Stored data

<<<<

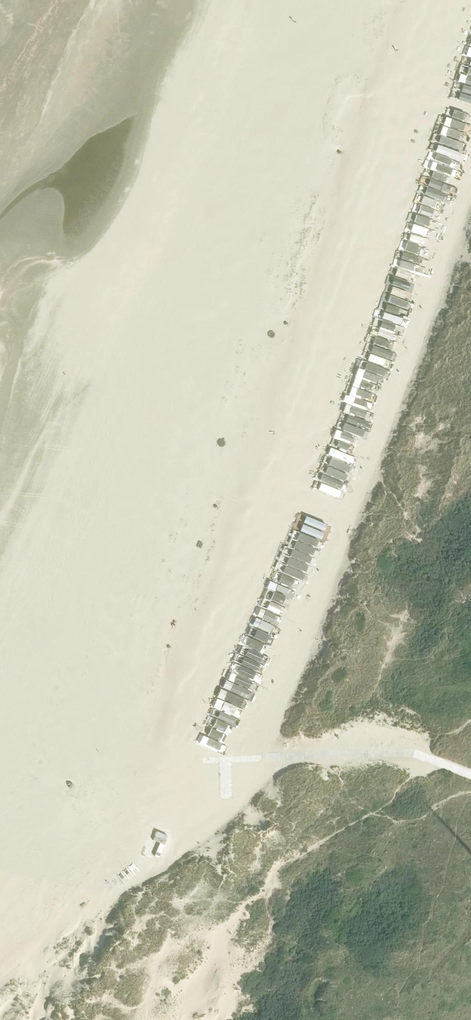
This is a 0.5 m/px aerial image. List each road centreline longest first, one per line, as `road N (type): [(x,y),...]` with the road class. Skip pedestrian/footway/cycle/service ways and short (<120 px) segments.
road 1 (track): [(470,171),(260,755)]
road 2 (track): [(470,775),(384,745),(260,755)]
road 3 (track): [(260,755),(220,759),(126,727)]

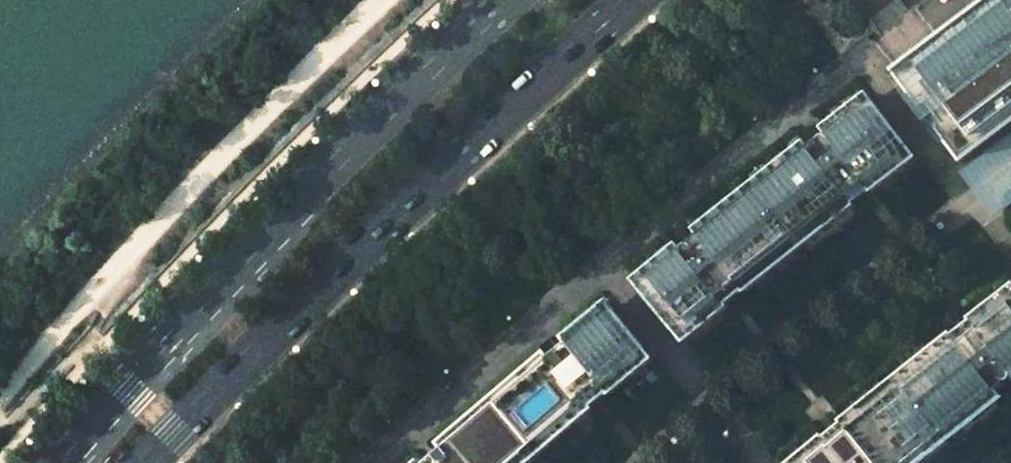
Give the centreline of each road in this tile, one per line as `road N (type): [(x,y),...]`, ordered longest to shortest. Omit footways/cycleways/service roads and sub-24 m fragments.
road 1 (primary): [(146,462),(372,237),(633,0)]
road 2 (primary): [(503,0),(52,462)]

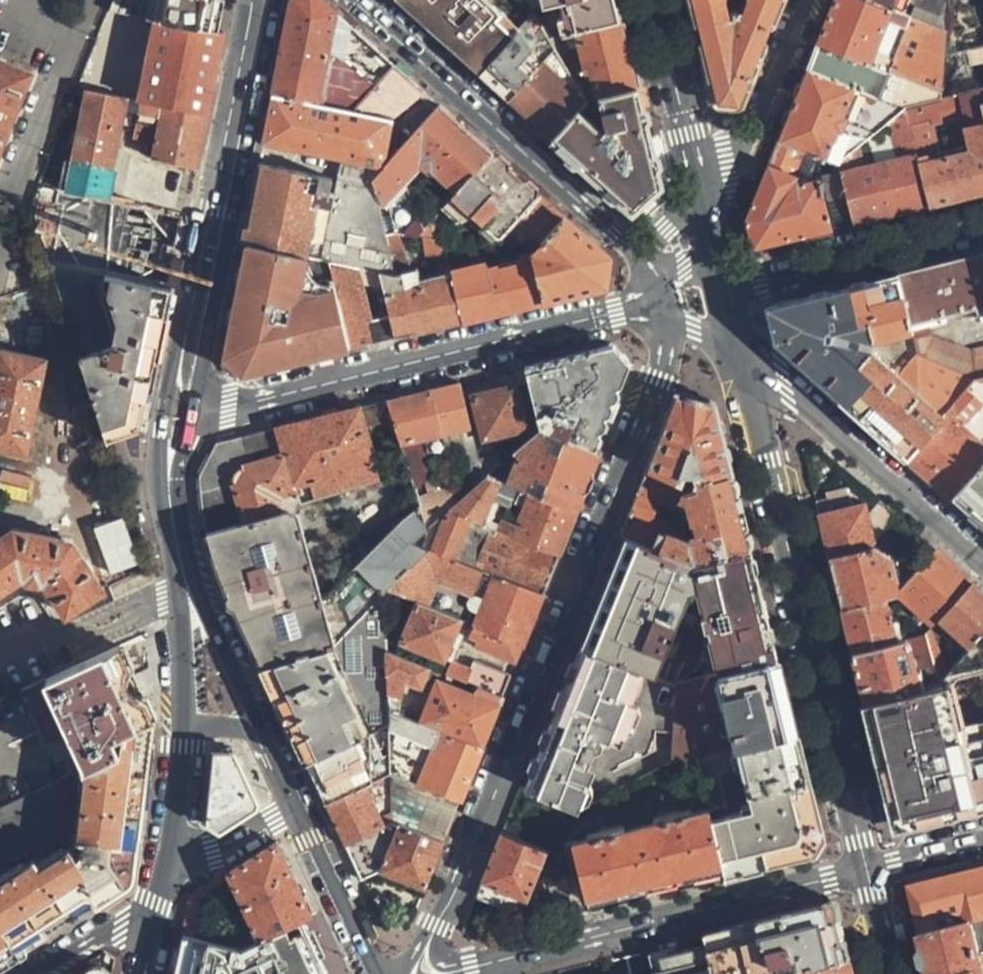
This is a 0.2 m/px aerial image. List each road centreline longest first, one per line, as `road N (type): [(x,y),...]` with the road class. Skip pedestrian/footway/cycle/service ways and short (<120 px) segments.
road 1 (residential): [(415,973),(656,380),(667,333),(658,298)]
road 2 (tertiary): [(743,361),(866,869)]
road 3 (residential): [(177,422),(658,298)]
road 4 (residential): [(437,973),(866,869)]
road 5 (secondary): [(177,422),(263,0)]
road 6 (residential): [(642,247),(358,0)]
road 7 (residential): [(743,361),(982,577)]
road 8 (residential): [(0,281),(19,190),(103,0)]
road 9 (residential): [(982,223),(726,288)]
road 10 (residential): [(711,228),(806,0)]
road 11 (residential): [(188,587),(0,664)]
road 12 (tertiary): [(656,0),(702,188)]
road 13 (secondary): [(375,973),(296,802)]
road 14 (secondary): [(267,737),(188,587)]
road 15 (secondary): [(188,587),(169,491),(177,422)]
road 16 (secondary): [(188,587),(185,732)]
road 17 (residential): [(172,839),(188,855),(214,851),(296,802)]
road 18 (residential): [(154,906),(39,973)]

>>>>

→ Your objective:
Send back every record exactly as it stands, except the pictures.

→ Solution to the exercise:
This is a 0.5 m/px aerial image. List each road centreline longest first, one per line, as `road N (type): [(x,y),...]` with the road class. Skip pedestrian/footway/cycle/service ways and short (<120 px) segments.
road 1 (track): [(470,171),(260,755)]
road 2 (track): [(470,775),(384,745),(260,755)]
road 3 (track): [(260,755),(220,759),(126,727)]

Give the centreline of each road in this tile, one per line as `road N (type): [(x,y),...]`, ordered longest to shortest. Omit footways/cycleways/service roads and sub-24 m fragments.
road 1 (primary): [(146,462),(372,237),(633,0)]
road 2 (primary): [(503,0),(52,462)]

This is a 0.2 m/px aerial image. List each road centreline longest first, one per line, as `road N (type): [(x,y),...]` with the road class. Skip pedestrian/footway/cycle/service ways and short (<120 px) segments.
road 1 (residential): [(415,973),(656,380),(667,333),(658,298)]
road 2 (tertiary): [(743,361),(866,869)]
road 3 (residential): [(177,422),(658,298)]
road 4 (residential): [(437,973),(866,869)]
road 5 (secondary): [(177,422),(263,0)]
road 6 (residential): [(642,247),(358,0)]
road 7 (residential): [(743,361),(982,577)]
road 8 (residential): [(0,281),(19,190),(103,0)]
road 9 (residential): [(982,223),(726,288)]
road 10 (residential): [(711,228),(806,0)]
road 11 (residential): [(188,587),(0,664)]
road 12 (tertiary): [(656,0),(702,188)]
road 13 (secondary): [(375,973),(296,802)]
road 14 (secondary): [(267,737),(188,587)]
road 15 (secondary): [(188,587),(169,491),(177,422)]
road 16 (secondary): [(188,587),(185,732)]
road 17 (residential): [(172,839),(188,855),(214,851),(296,802)]
road 18 (residential): [(154,906),(39,973)]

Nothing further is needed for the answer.